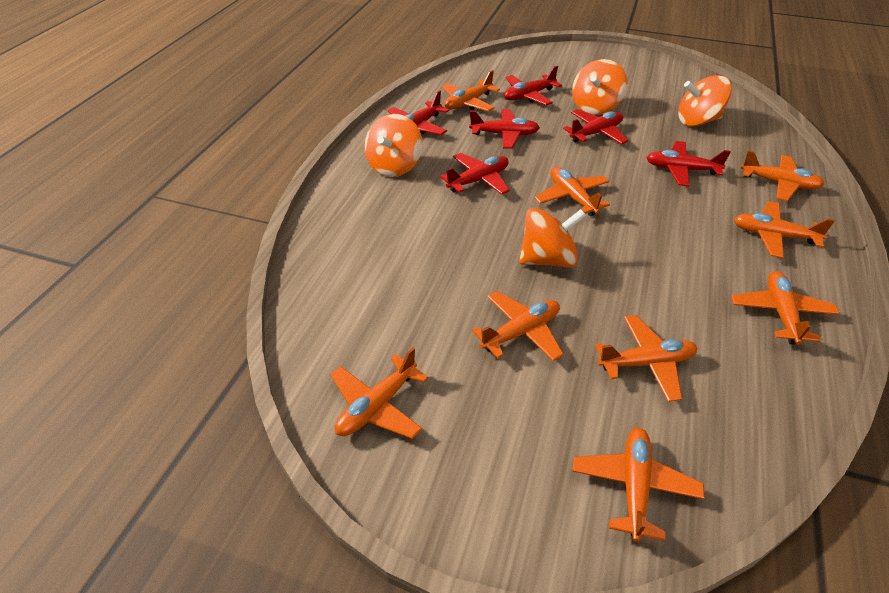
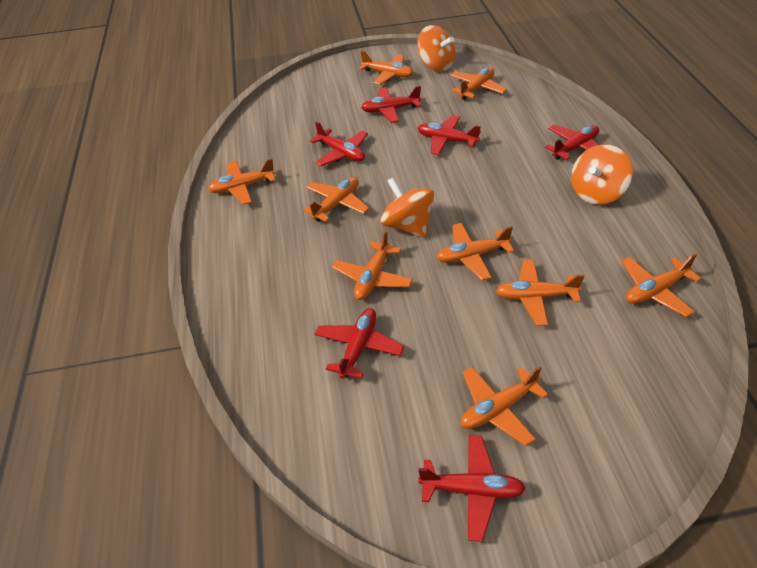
orange spinning top: 4 -> 3

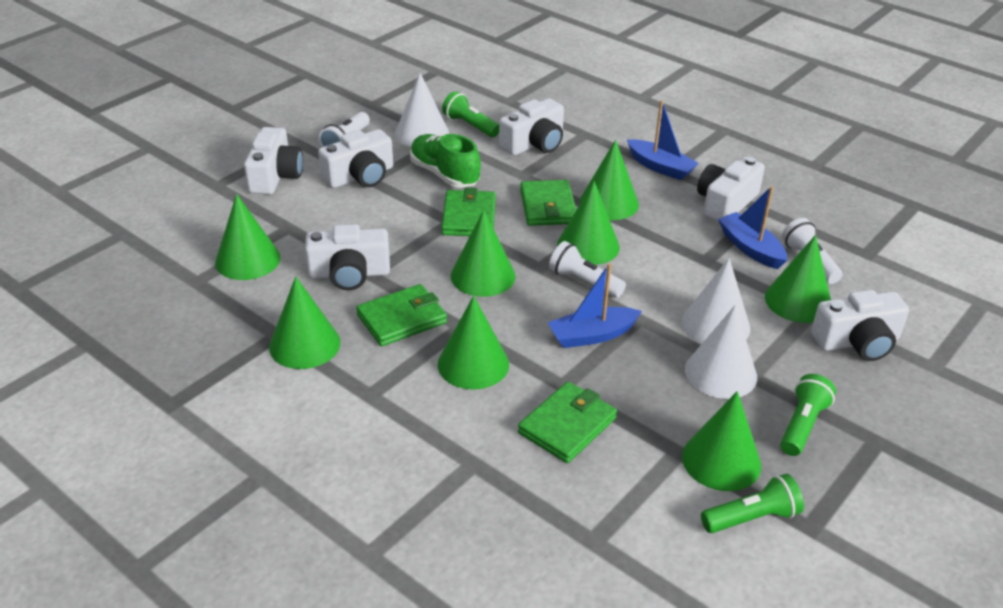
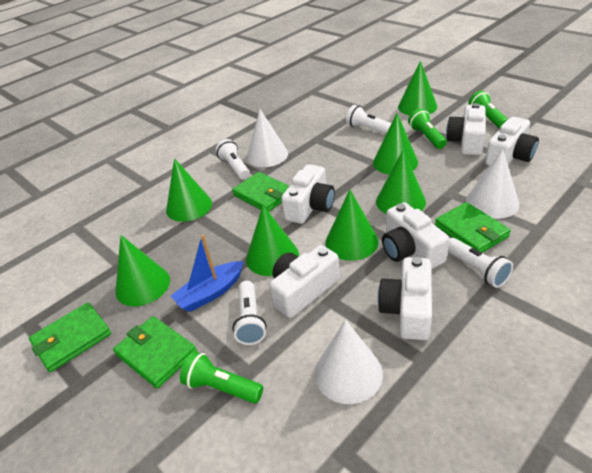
blue boat: 3 -> 1
green cone: 8 -> 7
green shoe: 1 -> 0
white flashlight: 3 -> 4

※ ※ ※

■ THE PROBLEM
Return each line above word for word. Skip the pictures.

■ TASK ANSWER
orange spinning top: 4 -> 3

blue boat: 3 -> 1
green cone: 8 -> 7
green shoe: 1 -> 0
white flashlight: 3 -> 4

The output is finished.